> **GOAL OF THE EXERCISE**:
Could you please retype all of the data below exactly?

Entries taken from a collection:
▬▬▬▬▬▬
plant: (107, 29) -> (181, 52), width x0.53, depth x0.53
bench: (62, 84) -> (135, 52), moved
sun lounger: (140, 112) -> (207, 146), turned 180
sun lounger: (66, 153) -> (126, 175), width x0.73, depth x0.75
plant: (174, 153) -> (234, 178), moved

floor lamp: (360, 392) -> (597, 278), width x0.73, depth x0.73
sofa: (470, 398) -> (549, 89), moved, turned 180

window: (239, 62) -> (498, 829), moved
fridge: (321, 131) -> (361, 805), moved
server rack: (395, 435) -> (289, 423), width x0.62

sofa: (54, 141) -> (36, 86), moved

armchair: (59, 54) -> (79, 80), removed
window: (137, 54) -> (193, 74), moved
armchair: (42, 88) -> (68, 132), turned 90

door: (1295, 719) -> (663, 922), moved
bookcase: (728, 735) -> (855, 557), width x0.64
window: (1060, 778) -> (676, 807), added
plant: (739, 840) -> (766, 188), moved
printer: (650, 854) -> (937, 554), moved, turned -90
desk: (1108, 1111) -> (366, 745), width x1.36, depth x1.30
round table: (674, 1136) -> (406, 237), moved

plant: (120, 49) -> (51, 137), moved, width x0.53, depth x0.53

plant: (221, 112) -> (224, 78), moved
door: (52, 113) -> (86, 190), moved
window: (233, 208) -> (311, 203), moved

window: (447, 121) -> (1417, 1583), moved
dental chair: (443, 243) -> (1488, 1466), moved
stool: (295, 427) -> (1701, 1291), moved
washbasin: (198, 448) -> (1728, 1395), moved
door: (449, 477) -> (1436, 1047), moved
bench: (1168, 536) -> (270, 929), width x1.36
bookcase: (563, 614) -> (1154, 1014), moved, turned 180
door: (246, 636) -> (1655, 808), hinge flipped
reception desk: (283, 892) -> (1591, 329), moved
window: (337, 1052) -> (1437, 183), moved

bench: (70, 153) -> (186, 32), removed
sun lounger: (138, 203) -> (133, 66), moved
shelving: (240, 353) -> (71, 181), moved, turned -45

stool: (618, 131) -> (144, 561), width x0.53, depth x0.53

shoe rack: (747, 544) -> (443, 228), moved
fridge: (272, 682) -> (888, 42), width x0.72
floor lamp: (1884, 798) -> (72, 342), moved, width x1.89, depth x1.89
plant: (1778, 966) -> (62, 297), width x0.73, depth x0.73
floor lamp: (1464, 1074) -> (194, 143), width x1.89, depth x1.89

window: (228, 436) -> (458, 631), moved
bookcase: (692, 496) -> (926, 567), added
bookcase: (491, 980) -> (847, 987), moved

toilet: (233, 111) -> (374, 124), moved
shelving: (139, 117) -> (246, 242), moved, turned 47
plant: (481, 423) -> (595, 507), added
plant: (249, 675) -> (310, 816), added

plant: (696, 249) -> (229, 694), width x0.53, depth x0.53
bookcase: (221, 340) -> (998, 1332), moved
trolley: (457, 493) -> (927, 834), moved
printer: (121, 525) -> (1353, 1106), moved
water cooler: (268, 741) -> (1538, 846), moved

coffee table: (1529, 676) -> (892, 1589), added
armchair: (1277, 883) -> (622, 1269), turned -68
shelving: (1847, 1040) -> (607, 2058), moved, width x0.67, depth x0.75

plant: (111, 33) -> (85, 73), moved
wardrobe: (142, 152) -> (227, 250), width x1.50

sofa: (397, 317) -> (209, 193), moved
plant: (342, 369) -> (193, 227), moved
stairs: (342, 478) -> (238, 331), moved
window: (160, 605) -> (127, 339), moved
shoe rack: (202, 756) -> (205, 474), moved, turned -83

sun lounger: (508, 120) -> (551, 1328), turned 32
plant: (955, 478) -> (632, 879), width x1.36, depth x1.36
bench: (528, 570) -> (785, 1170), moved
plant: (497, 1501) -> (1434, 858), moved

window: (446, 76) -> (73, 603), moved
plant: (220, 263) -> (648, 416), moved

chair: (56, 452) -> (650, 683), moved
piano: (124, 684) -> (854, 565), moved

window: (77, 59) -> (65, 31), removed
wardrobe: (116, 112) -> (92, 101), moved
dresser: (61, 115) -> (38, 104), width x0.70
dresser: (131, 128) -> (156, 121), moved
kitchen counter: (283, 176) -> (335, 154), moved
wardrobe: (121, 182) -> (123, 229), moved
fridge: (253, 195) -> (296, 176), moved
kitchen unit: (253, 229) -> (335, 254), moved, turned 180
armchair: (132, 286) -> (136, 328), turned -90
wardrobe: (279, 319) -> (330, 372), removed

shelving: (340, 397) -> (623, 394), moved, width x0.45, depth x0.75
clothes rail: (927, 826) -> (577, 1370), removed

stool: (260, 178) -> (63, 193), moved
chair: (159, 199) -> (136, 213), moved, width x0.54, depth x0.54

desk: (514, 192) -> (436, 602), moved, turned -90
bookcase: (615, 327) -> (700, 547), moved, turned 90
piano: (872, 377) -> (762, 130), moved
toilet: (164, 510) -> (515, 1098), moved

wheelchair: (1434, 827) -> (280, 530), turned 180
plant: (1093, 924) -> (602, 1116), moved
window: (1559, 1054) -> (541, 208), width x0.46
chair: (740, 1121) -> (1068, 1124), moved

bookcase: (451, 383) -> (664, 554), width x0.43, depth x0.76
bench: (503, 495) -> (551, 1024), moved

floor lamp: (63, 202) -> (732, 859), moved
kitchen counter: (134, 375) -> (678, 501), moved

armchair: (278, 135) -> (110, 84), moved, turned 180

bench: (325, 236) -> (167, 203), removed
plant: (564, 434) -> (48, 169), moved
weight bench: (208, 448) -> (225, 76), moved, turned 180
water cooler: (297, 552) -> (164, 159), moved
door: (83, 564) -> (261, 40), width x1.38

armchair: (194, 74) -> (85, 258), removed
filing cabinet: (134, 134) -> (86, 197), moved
▬▬▬▬▬▬
> **RESULT**:
plant: (107, 29) -> (181, 52), width x0.53, depth x0.53
bench: (62, 84) -> (135, 52), moved
sun lounger: (140, 112) -> (207, 146), turned 180
sun lounger: (66, 153) -> (126, 175), width x0.73, depth x0.75
plant: (174, 153) -> (234, 178), moved

floor lamp: (360, 392) -> (597, 278), width x0.73, depth x0.73
sofa: (470, 398) -> (549, 89), moved, turned 180

window: (239, 62) -> (498, 829), moved
fridge: (321, 131) -> (361, 805), moved
server rack: (395, 435) -> (289, 423), width x0.62

sofa: (54, 141) -> (36, 86), moved

armchair: (59, 54) -> (79, 80), removed
window: (137, 54) -> (193, 74), moved
armchair: (42, 88) -> (68, 132), turned 90

door: (1295, 719) -> (663, 922), moved
bookcase: (728, 735) -> (855, 557), width x0.64
window: (1060, 778) -> (676, 807), added
plant: (739, 840) -> (766, 188), moved
printer: (650, 854) -> (937, 554), moved, turned -90
desk: (1108, 1111) -> (366, 745), width x1.36, depth x1.30
round table: (674, 1136) -> (406, 237), moved

plant: (120, 49) -> (51, 137), moved, width x0.53, depth x0.53

plant: (221, 112) -> (224, 78), moved
door: (52, 113) -> (86, 190), moved
window: (233, 208) -> (311, 203), moved

window: (447, 121) -> (1417, 1583), moved
dental chair: (443, 243) -> (1488, 1466), moved
stool: (295, 427) -> (1701, 1291), moved
washbasin: (198, 448) -> (1728, 1395), moved
door: (449, 477) -> (1436, 1047), moved
bench: (1168, 536) -> (270, 929), width x1.36
bookcase: (563, 614) -> (1154, 1014), moved, turned 180
door: (246, 636) -> (1655, 808), hinge flipped
reception desk: (283, 892) -> (1591, 329), moved
window: (337, 1052) -> (1437, 183), moved

bench: (70, 153) -> (186, 32), removed
sun lounger: (138, 203) -> (133, 66), moved
shelving: (240, 353) -> (71, 181), moved, turned -45

stool: (618, 131) -> (144, 561), width x0.53, depth x0.53

shoe rack: (747, 544) -> (443, 228), moved
fridge: (272, 682) -> (888, 42), width x0.72
floor lamp: (1884, 798) -> (72, 342), moved, width x1.89, depth x1.89
plant: (1778, 966) -> (62, 297), width x0.73, depth x0.73
floor lamp: (1464, 1074) -> (194, 143), width x1.89, depth x1.89

window: (228, 436) -> (458, 631), moved
bookcase: (692, 496) -> (926, 567), added
bookcase: (491, 980) -> (847, 987), moved

toilet: (233, 111) -> (374, 124), moved
shelving: (139, 117) -> (246, 242), moved, turned 47
plant: (481, 423) -> (595, 507), added
plant: (249, 675) -> (310, 816), added

plant: (696, 249) -> (229, 694), width x0.53, depth x0.53
bookcase: (221, 340) -> (998, 1332), moved
trolley: (457, 493) -> (927, 834), moved
printer: (121, 525) -> (1353, 1106), moved
water cooler: (268, 741) -> (1538, 846), moved

coffee table: (1529, 676) -> (892, 1589), added
armchair: (1277, 883) -> (622, 1269), turned -68
shelving: (1847, 1040) -> (607, 2058), moved, width x0.67, depth x0.75

plant: (111, 33) -> (85, 73), moved
wardrobe: (142, 152) -> (227, 250), width x1.50

sofa: (397, 317) -> (209, 193), moved
plant: (342, 369) -> (193, 227), moved
stairs: (342, 478) -> (238, 331), moved
window: (160, 605) -> (127, 339), moved
shoe rack: (202, 756) -> (205, 474), moved, turned -83

sun lounger: (508, 120) -> (551, 1328), turned 32
plant: (955, 478) -> (632, 879), width x1.36, depth x1.36
bench: (528, 570) -> (785, 1170), moved
plant: (497, 1501) -> (1434, 858), moved

window: (446, 76) -> (73, 603), moved
plant: (220, 263) -> (648, 416), moved

chair: (56, 452) -> (650, 683), moved
piano: (124, 684) -> (854, 565), moved

window: (77, 59) -> (65, 31), removed
wardrobe: (116, 112) -> (92, 101), moved
dresser: (61, 115) -> (38, 104), width x0.70
dresser: (131, 128) -> (156, 121), moved
kitchen counter: (283, 176) -> (335, 154), moved
wardrobe: (121, 182) -> (123, 229), moved
fridge: (253, 195) -> (296, 176), moved
kitchen unit: (253, 229) -> (335, 254), moved, turned 180
armchair: (132, 286) -> (136, 328), turned -90
wardrobe: (279, 319) -> (330, 372), removed

shelving: (340, 397) -> (623, 394), moved, width x0.45, depth x0.75
clothes rail: (927, 826) -> (577, 1370), removed

stool: (260, 178) -> (63, 193), moved
chair: (159, 199) -> (136, 213), moved, width x0.54, depth x0.54

desk: (514, 192) -> (436, 602), moved, turned -90
bookcase: (615, 327) -> (700, 547), moved, turned 90
piano: (872, 377) -> (762, 130), moved
toilet: (164, 510) -> (515, 1098), moved

wheelchair: (1434, 827) -> (280, 530), turned 180
plant: (1093, 924) -> (602, 1116), moved
window: (1559, 1054) -> (541, 208), width x0.46
chair: (740, 1121) -> (1068, 1124), moved

bookcase: (451, 383) -> (664, 554), width x0.43, depth x0.76
bench: (503, 495) -> (551, 1024), moved

floor lamp: (63, 202) -> (732, 859), moved
kitchen counter: (134, 375) -> (678, 501), moved

armchair: (278, 135) -> (110, 84), moved, turned 180

bench: (325, 236) -> (167, 203), removed
plant: (564, 434) -> (48, 169), moved
weight bench: (208, 448) -> (225, 76), moved, turned 180
water cooler: (297, 552) -> (164, 159), moved
door: (83, 564) -> (261, 40), width x1.38

armchair: (194, 74) -> (85, 258), removed
filing cabinet: (134, 134) -> (86, 197), moved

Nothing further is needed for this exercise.